**ACTIVITY**.
Repeat each record below exactly, dropping the pictures.

**INFORMATION GIVEN**.
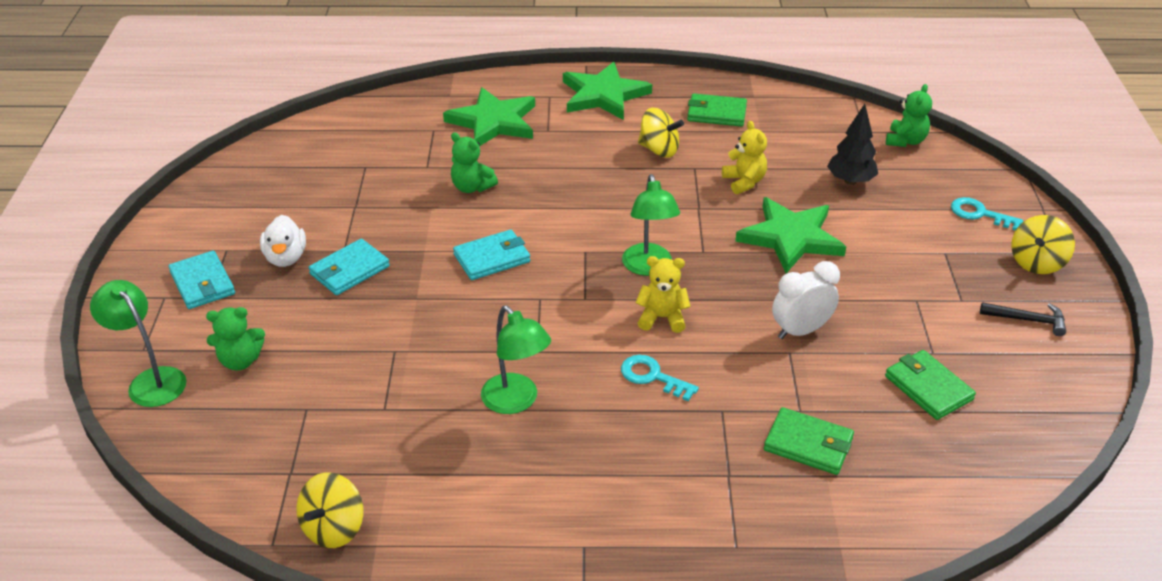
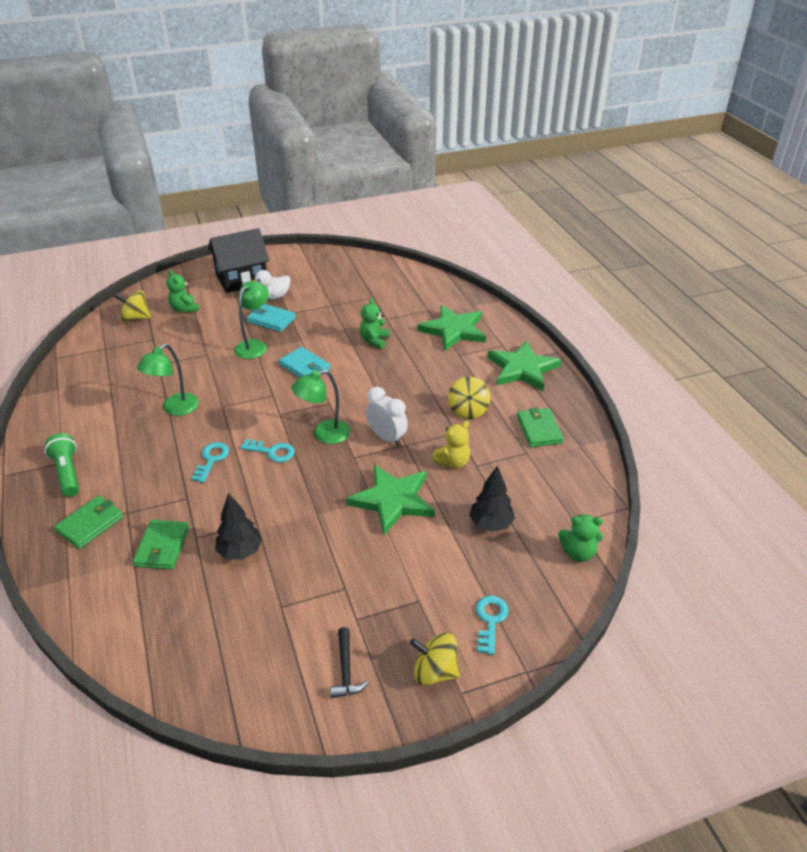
camera: 70 degrees right, 0 degrees up
(151, 380) = (163, 289): green lamp -> green lamp (254, 345)
(202, 283) = (242, 279): turquoise wallet -> black house
(334, 528) = (68, 373): yellow spinning top -> yellow spinning top (136, 318)
(613, 540) = (67, 473): none -> green flashlight
(662, 318) = (272, 452): yellow teddy bear -> turquoise key
(800, 331) = (281, 524): white clock -> white clock (386, 438)
(837, 373) = (240, 552): none -> black tree
(928, 388) = (238, 608): green wallet -> green wallet (90, 524)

**TASK OUTPUT**.
camera: 70 degrees right, 0 degrees up
(151, 380) = (163, 289): green lamp -> green lamp (254, 345)
(202, 283) = (242, 279): turquoise wallet -> black house
(334, 528) = (68, 373): yellow spinning top -> yellow spinning top (136, 318)
(613, 540) = (67, 473): none -> green flashlight
(662, 318) = (272, 452): yellow teddy bear -> turquoise key
(800, 331) = (281, 524): white clock -> white clock (386, 438)
(837, 373) = (240, 552): none -> black tree
(928, 388) = (238, 608): green wallet -> green wallet (90, 524)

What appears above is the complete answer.